Data records:
<<<<

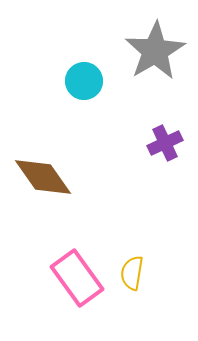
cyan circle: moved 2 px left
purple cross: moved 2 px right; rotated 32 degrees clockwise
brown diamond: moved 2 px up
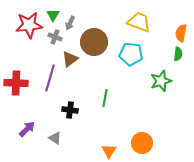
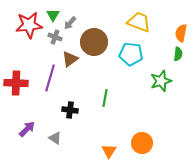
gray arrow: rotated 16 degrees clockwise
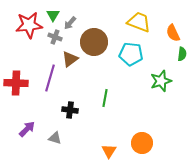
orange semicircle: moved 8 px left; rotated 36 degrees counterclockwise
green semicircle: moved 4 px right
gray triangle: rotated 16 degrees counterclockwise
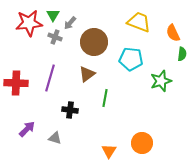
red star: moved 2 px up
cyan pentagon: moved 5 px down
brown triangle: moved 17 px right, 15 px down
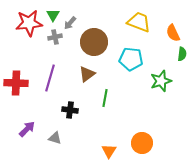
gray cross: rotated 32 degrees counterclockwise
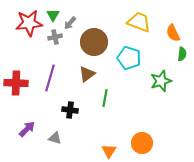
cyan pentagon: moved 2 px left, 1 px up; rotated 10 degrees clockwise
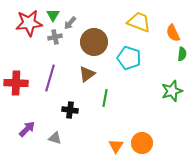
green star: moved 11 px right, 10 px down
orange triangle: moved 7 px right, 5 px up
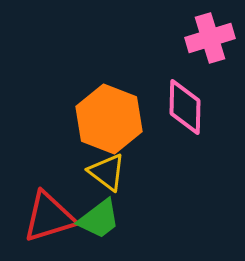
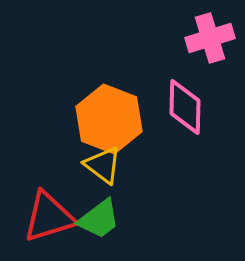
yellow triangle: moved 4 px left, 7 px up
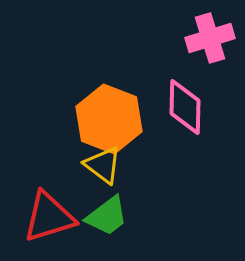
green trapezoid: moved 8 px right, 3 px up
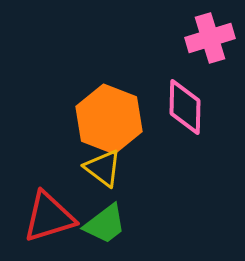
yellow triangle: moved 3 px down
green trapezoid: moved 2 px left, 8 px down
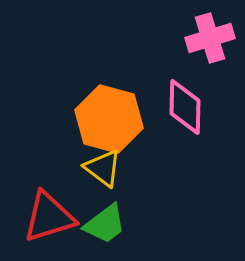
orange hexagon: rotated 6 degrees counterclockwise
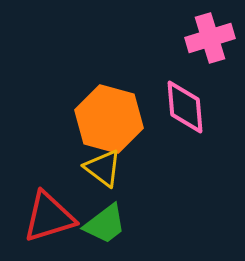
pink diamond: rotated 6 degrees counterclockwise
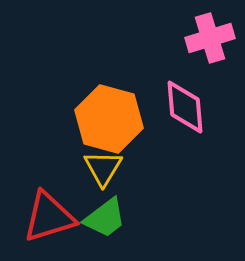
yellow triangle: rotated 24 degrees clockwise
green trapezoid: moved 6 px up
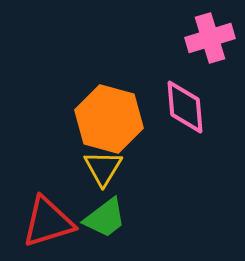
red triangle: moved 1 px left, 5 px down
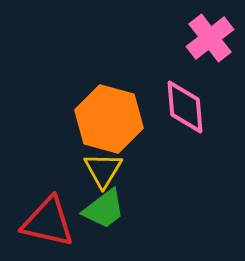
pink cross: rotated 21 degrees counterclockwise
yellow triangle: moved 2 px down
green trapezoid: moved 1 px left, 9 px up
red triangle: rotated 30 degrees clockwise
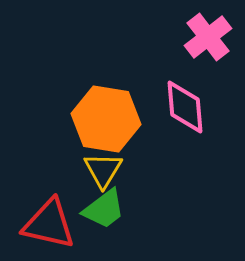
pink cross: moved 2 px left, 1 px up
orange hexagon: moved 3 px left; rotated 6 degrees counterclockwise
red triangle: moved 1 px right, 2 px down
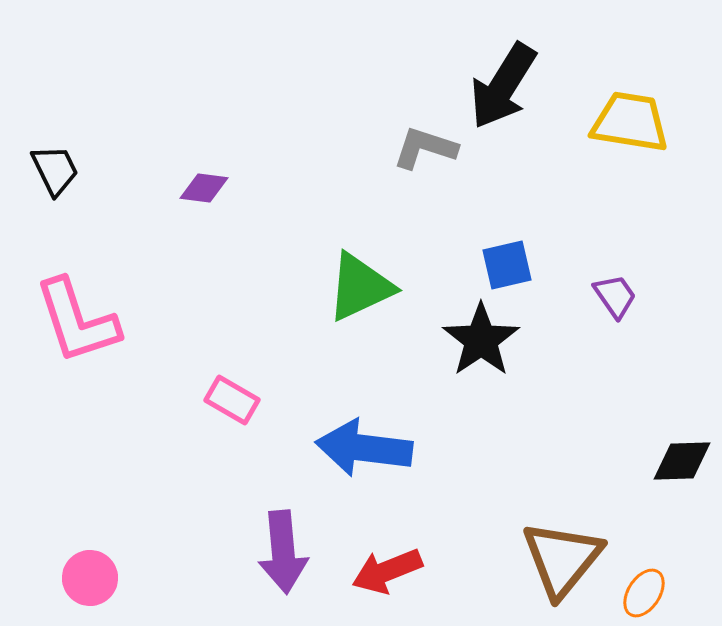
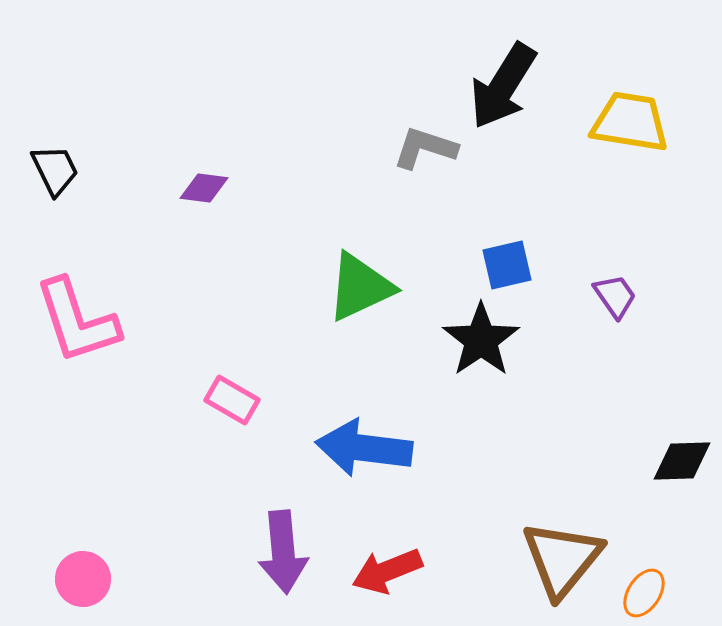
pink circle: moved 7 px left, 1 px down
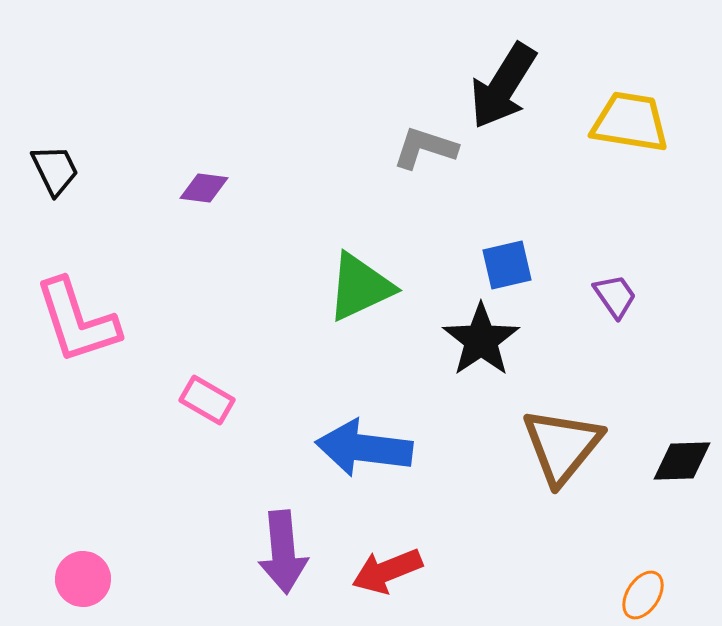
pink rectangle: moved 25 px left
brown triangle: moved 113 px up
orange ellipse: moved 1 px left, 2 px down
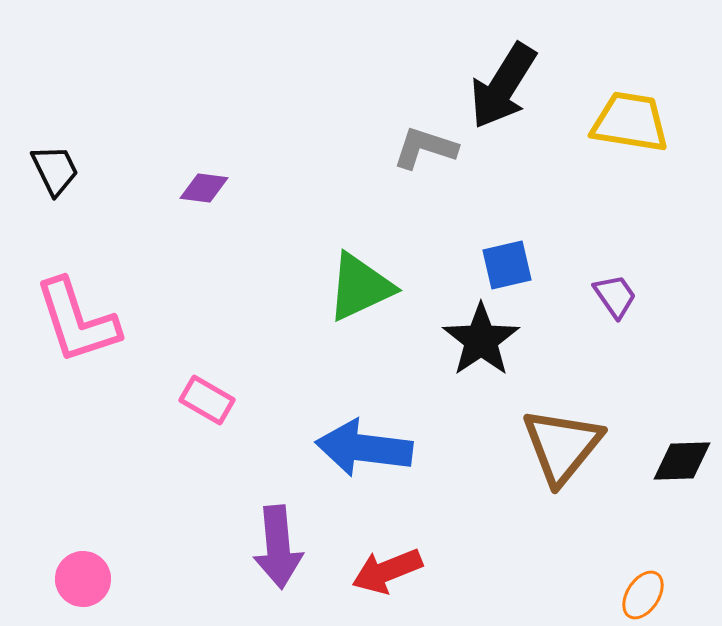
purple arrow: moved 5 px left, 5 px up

>>>>
<<<<

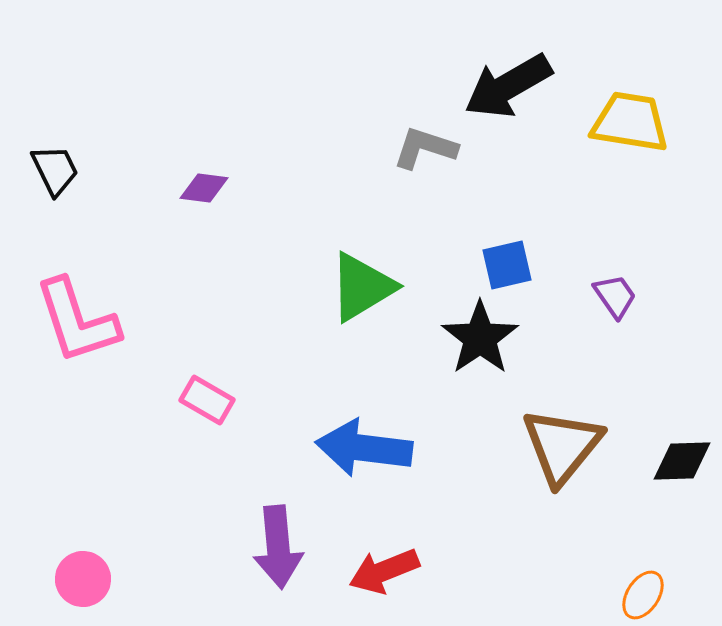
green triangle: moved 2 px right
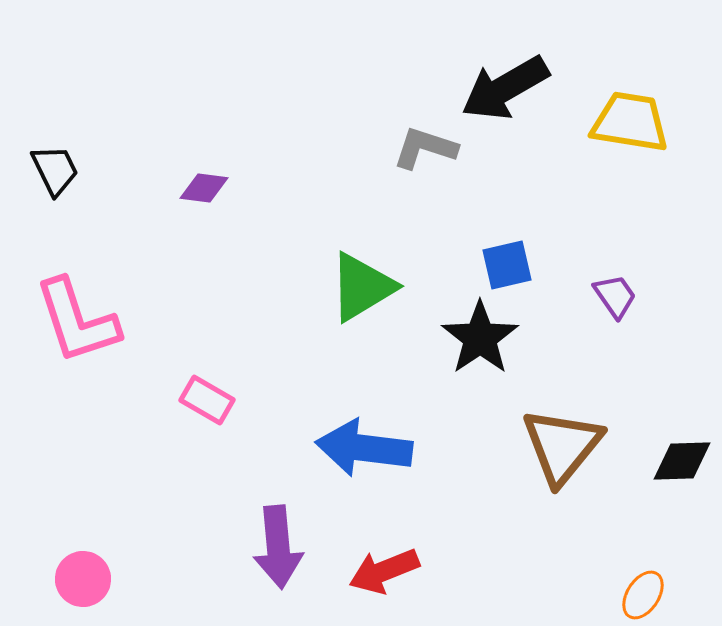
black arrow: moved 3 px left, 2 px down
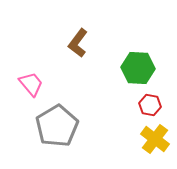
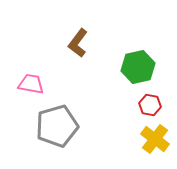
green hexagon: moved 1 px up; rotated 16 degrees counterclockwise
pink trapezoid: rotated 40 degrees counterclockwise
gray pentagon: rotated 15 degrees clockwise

>>>>
<<<<

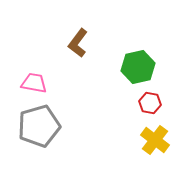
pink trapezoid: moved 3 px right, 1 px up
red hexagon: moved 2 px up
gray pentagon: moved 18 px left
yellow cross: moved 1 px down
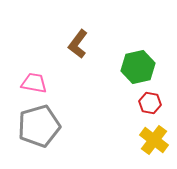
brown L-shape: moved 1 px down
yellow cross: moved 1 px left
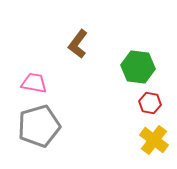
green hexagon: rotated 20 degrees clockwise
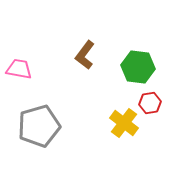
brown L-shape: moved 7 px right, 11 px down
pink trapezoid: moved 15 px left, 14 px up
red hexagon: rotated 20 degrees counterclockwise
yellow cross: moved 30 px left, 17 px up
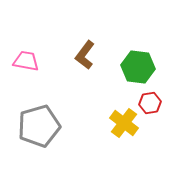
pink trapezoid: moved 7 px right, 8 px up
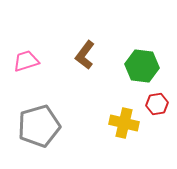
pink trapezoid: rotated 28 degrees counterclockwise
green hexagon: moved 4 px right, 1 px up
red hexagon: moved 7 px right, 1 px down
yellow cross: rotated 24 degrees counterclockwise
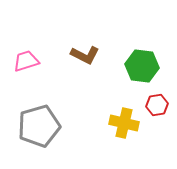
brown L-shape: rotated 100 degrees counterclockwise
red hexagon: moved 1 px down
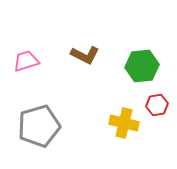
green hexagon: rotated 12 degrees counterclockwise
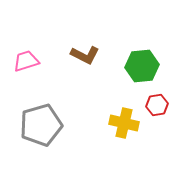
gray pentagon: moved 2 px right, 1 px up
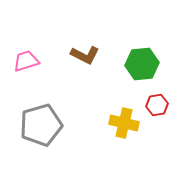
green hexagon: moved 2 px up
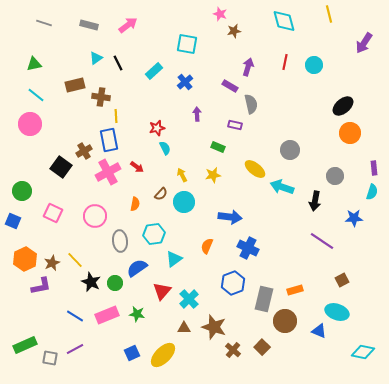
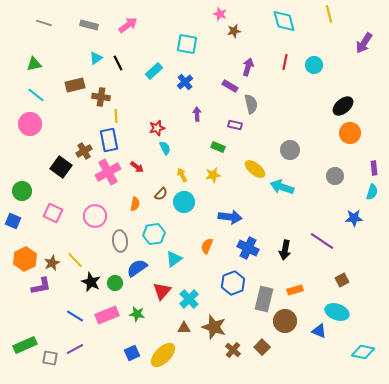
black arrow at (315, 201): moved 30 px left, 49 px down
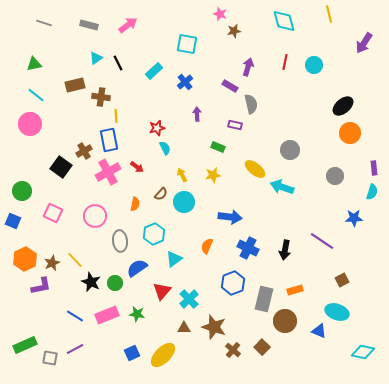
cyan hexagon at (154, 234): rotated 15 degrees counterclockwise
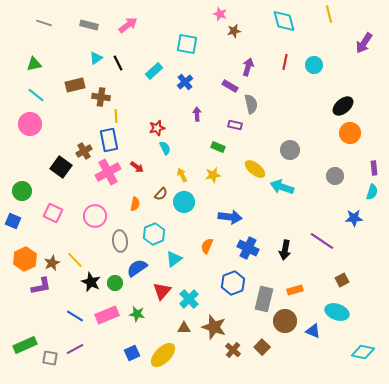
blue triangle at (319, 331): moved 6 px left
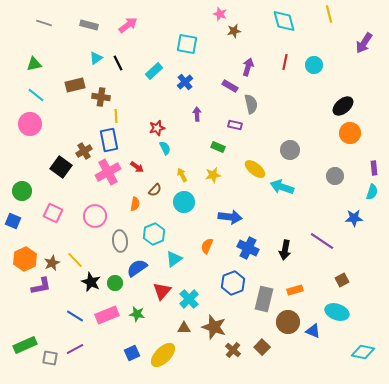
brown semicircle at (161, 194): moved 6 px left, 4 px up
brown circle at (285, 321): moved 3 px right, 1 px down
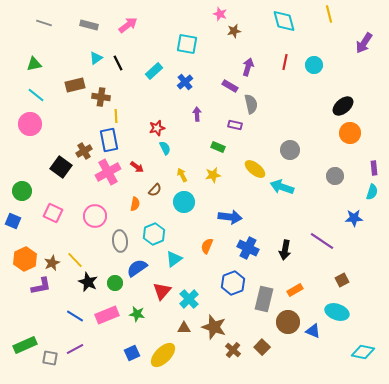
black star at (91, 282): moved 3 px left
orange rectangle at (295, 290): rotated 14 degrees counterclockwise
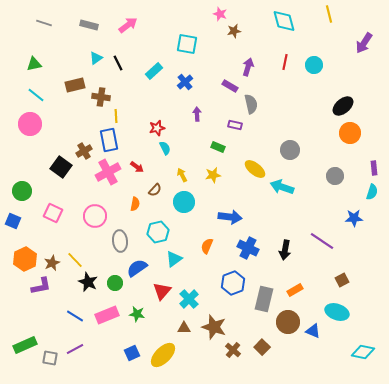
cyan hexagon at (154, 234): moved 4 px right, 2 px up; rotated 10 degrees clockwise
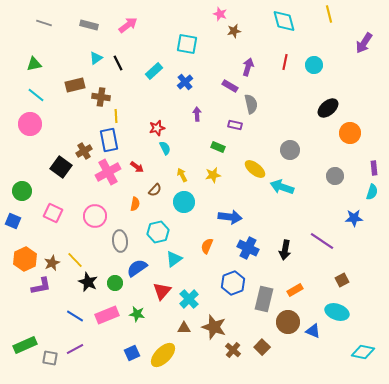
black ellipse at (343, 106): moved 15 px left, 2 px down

>>>>

— Work to do —
Reproduce the listing verbatim, starting with the line that contains "brown L-shape: moved 7 px right, 11 px down" and ending with the line that contains "black ellipse at". Leave the pictures out of your answer.

— Written response —
brown L-shape: moved 7 px right, 11 px down
pink trapezoid: moved 15 px left, 14 px up
red hexagon: rotated 20 degrees counterclockwise
yellow cross: moved 30 px left, 17 px up
pink trapezoid: moved 7 px right, 8 px up
pink trapezoid: rotated 28 degrees counterclockwise
green hexagon: moved 4 px right, 1 px up
red hexagon: moved 7 px right, 1 px down
yellow cross: rotated 24 degrees counterclockwise
brown L-shape: rotated 100 degrees counterclockwise
red hexagon: moved 1 px down
green hexagon: rotated 12 degrees counterclockwise
gray pentagon: moved 2 px right, 1 px up
green hexagon: moved 2 px up
black arrow at (315, 201): moved 30 px left, 49 px down
cyan hexagon at (154, 234): rotated 15 degrees counterclockwise
blue triangle at (319, 331): moved 6 px left
brown semicircle at (161, 194): moved 6 px left, 4 px up
brown circle at (285, 321): moved 3 px right, 1 px down
black star at (91, 282): moved 3 px left
orange rectangle at (295, 290): rotated 14 degrees counterclockwise
cyan hexagon at (154, 234): moved 4 px right, 2 px up; rotated 10 degrees clockwise
black ellipse at (343, 106): moved 15 px left, 2 px down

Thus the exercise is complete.